** TASK GOAL **
Look for "first" in each line of the records, and copy the lines that have it.

[Stored data]
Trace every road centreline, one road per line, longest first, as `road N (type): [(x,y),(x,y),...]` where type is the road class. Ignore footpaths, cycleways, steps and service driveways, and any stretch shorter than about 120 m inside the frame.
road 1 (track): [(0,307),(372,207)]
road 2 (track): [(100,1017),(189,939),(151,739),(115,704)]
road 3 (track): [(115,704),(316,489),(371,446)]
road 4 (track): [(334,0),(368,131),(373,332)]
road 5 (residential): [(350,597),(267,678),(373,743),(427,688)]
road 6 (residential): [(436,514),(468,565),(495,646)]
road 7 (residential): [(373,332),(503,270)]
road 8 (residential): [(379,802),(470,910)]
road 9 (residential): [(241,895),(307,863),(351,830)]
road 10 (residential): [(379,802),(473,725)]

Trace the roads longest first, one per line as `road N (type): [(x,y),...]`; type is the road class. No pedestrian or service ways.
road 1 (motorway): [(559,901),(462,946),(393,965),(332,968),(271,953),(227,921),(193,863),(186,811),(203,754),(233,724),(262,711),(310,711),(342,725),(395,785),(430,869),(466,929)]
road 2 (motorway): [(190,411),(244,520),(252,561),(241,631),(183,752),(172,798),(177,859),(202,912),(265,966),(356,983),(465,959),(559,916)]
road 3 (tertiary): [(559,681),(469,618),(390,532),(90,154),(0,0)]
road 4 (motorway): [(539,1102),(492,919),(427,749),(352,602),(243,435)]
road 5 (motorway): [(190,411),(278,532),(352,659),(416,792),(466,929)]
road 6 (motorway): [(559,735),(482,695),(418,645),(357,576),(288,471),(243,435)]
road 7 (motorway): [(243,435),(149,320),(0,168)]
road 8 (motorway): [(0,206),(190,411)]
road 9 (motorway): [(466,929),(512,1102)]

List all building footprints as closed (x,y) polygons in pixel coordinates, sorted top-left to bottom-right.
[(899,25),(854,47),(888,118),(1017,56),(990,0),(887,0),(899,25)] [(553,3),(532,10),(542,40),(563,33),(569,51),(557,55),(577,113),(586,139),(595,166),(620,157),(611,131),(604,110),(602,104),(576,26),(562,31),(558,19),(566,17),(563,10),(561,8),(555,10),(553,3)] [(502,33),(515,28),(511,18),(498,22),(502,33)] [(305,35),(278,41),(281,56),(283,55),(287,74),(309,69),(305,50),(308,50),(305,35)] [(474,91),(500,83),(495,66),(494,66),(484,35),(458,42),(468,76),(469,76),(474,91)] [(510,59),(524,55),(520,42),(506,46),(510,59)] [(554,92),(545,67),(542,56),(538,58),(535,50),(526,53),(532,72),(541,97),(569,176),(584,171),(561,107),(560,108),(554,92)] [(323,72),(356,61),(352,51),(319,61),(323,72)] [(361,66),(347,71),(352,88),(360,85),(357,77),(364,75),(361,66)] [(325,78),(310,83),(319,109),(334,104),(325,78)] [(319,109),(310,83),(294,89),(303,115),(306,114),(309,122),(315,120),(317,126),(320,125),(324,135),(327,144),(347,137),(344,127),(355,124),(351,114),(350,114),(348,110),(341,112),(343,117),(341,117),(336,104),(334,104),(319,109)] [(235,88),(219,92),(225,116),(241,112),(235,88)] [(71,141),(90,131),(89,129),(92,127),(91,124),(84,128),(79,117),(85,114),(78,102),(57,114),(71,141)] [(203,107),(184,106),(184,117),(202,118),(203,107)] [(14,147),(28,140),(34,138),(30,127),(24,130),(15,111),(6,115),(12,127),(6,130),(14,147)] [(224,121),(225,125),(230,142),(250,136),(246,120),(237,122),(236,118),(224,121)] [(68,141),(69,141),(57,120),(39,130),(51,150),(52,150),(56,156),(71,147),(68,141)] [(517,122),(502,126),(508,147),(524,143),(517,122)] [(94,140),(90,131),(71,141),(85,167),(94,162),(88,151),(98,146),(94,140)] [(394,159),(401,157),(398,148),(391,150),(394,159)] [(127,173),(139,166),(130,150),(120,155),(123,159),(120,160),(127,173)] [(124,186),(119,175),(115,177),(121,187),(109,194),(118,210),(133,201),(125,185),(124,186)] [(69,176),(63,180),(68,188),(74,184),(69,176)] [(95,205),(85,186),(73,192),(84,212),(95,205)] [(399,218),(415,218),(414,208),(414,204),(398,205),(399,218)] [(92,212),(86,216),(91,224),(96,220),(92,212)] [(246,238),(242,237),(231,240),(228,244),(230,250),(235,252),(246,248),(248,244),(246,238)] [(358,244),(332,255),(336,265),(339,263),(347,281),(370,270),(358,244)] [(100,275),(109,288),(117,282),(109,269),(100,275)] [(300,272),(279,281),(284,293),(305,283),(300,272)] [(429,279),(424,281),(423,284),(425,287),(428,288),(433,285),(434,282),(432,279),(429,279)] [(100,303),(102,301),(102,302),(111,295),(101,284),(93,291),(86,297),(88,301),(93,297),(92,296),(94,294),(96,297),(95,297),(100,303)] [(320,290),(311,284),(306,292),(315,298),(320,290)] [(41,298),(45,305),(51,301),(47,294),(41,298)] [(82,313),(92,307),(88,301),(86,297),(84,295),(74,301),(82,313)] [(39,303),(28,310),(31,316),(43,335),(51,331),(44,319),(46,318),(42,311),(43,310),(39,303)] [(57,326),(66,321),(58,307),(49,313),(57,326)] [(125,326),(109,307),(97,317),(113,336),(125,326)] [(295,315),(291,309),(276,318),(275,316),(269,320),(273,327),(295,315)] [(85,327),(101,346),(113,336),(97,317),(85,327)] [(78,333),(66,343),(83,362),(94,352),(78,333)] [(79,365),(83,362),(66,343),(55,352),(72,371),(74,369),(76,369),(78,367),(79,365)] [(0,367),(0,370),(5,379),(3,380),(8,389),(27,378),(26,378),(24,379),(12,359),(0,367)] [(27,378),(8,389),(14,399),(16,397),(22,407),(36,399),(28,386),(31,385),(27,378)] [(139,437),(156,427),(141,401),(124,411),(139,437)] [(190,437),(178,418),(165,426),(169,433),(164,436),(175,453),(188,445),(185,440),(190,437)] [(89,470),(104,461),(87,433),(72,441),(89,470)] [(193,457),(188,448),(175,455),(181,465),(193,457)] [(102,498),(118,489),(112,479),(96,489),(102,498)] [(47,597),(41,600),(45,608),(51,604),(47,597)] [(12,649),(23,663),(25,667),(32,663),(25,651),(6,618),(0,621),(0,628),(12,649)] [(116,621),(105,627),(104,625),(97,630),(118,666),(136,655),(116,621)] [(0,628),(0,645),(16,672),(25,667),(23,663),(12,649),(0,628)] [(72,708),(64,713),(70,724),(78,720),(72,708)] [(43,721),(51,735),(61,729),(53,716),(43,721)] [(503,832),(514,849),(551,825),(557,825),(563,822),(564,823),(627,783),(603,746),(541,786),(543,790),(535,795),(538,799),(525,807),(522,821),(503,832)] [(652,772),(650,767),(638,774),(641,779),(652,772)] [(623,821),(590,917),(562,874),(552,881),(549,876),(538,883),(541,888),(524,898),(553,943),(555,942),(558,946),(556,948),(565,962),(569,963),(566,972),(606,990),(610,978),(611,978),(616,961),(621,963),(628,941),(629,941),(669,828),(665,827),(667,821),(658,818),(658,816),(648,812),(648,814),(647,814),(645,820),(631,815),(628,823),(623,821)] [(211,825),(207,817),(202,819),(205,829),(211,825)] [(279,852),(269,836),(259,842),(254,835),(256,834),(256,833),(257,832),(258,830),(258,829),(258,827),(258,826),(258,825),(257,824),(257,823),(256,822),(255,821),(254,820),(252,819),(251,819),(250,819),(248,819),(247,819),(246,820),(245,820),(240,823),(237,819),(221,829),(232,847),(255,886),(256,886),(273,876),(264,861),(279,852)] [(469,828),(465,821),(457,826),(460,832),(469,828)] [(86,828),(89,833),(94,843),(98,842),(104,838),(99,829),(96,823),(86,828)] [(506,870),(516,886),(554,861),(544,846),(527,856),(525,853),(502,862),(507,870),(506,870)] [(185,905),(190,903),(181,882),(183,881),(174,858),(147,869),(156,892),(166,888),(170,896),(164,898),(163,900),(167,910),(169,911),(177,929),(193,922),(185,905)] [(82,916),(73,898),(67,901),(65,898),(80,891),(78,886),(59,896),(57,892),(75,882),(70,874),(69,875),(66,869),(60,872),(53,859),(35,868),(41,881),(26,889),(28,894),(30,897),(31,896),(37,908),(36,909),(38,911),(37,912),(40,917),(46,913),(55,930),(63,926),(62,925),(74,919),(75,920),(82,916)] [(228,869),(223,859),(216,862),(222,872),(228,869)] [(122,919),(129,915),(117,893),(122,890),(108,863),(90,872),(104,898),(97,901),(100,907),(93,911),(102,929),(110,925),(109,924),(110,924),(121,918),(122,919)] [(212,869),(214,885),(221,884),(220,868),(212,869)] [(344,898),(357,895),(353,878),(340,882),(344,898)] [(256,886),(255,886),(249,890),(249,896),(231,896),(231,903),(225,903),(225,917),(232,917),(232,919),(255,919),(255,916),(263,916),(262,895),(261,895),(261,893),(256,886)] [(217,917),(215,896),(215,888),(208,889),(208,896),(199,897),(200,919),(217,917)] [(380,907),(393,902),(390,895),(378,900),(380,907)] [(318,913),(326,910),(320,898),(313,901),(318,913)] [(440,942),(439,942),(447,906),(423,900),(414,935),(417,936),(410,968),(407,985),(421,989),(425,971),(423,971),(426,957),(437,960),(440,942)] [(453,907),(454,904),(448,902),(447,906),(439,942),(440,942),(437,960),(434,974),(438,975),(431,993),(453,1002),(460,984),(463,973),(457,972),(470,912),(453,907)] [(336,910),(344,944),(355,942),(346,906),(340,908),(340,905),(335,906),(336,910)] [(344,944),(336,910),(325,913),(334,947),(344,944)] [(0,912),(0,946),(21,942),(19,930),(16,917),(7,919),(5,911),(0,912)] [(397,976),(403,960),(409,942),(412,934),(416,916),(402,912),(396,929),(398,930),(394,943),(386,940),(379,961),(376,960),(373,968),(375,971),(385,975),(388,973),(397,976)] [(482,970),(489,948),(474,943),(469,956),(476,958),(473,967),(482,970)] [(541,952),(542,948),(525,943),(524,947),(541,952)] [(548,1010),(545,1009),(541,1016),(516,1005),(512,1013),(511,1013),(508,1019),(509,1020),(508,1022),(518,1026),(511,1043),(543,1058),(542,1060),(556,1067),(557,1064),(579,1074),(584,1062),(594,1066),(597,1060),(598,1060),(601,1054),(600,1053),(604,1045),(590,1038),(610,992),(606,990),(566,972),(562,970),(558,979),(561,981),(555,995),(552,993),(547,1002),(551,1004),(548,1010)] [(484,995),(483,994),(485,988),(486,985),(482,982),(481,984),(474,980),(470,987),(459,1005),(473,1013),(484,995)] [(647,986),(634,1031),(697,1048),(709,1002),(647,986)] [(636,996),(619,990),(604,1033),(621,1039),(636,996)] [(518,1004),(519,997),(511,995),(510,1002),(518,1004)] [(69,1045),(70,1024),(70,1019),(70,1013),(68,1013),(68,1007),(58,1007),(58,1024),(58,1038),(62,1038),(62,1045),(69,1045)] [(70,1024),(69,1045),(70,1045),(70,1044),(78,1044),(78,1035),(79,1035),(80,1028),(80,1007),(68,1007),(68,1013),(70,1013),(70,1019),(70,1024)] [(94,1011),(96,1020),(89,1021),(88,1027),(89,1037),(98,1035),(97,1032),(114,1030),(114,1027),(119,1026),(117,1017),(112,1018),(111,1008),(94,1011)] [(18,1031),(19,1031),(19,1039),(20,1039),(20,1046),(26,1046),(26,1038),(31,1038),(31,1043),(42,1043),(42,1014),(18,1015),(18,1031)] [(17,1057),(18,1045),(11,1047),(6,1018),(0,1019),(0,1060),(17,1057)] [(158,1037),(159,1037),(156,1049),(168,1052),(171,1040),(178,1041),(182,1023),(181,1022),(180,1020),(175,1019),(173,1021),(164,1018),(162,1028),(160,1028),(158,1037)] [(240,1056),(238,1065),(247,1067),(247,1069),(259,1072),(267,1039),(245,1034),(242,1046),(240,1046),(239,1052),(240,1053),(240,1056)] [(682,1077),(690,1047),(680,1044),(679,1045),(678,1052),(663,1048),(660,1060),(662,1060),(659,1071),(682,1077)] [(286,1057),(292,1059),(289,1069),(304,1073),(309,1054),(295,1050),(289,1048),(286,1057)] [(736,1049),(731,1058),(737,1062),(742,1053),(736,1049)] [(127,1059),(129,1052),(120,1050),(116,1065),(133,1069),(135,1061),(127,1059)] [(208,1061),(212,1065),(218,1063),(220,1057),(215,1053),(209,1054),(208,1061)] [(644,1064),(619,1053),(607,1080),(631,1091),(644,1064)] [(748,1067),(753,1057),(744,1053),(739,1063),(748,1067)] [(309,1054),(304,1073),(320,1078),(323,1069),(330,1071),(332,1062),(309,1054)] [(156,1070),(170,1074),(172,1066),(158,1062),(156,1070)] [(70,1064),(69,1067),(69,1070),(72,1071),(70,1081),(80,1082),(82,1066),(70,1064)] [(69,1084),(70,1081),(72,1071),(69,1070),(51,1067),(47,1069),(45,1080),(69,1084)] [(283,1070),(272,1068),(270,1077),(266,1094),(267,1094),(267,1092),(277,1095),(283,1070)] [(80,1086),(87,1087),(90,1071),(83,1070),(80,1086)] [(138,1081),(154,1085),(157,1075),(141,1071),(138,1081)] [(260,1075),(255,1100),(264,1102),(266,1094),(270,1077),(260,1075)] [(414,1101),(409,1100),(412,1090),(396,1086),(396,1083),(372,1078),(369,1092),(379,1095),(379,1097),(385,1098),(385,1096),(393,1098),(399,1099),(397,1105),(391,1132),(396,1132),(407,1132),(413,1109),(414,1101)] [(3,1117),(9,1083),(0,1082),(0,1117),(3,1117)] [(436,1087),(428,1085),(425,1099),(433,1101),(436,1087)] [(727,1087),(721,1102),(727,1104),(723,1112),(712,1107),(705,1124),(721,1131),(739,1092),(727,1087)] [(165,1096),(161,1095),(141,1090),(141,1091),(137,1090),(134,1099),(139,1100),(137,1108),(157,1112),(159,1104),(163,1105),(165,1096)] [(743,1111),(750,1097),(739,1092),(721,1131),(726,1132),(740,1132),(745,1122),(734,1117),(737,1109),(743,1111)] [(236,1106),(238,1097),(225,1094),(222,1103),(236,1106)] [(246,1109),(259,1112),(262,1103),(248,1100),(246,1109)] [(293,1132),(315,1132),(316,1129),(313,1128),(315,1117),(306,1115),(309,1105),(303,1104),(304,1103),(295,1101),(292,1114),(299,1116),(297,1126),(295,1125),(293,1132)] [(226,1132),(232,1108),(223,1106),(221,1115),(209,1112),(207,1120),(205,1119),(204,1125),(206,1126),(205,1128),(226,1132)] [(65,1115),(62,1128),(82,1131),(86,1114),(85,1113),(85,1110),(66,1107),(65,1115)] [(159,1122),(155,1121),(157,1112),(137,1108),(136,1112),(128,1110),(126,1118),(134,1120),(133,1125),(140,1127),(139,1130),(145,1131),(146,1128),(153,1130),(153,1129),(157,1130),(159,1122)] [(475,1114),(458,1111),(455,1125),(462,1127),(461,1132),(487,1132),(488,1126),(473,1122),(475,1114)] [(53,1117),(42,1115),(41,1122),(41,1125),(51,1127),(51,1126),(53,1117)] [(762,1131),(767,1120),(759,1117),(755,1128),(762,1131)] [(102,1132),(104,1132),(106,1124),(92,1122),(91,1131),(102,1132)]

** SOLVED EXERCISE **
Trace every road centreline, one road per line, longest first, as `road N (type): [(x,y),(x,y),...]` where type is the road class. Ignore footpaths, cycleways, steps and service driveways, and any stretch shorter than about 120 m inside the frame.
Trace the roads longest first, one per line as `road N (type): [(x,y),...]`; type is the road class. No pedestrian or service ways.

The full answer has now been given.